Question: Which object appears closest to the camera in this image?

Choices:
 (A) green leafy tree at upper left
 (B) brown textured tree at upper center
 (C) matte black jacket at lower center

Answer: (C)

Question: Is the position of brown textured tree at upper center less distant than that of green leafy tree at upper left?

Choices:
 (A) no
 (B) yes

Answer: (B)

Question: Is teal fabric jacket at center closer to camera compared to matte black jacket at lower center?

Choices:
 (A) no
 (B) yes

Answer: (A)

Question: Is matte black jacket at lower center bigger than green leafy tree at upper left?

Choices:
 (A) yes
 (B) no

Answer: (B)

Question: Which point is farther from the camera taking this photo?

◇ ◇ ◇ ◇ ◇ ◇ ◇

- **Brief**: Can you convert the records above into a JSON list of strings, with one string per line and blank lines dropped?

- **Exercise solution**:
[
  "Question: Which object appears closest to the camera in this image?",
  "Choices:",
  " (A) green leafy tree at upper left",
  " (B) brown textured tree at upper center",
  " (C) matte black jacket at lower center",
  "Answer: (C)",
  "Question: Is the position of brown textured tree at upper center less distant than that of green leafy tree at upper left?",
  "Choices:",
  " (A) no",
  " (B) yes",
  "Answer: (B)",
  "Question: Is teal fabric jacket at center closer to camera compared to matte black jacket at lower center?",
  "Choices:",
  " (A) no",
  " (B) yes",
  "Answer: (A)",
  "Question: Is matte black jacket at lower center bigger than green leafy tree at upper left?",
  "Choices:",
  " (A) yes",
  " (B) no",
  "Answer: (B)",
  "Question: Which point is farther from the camera taking this photo?"
]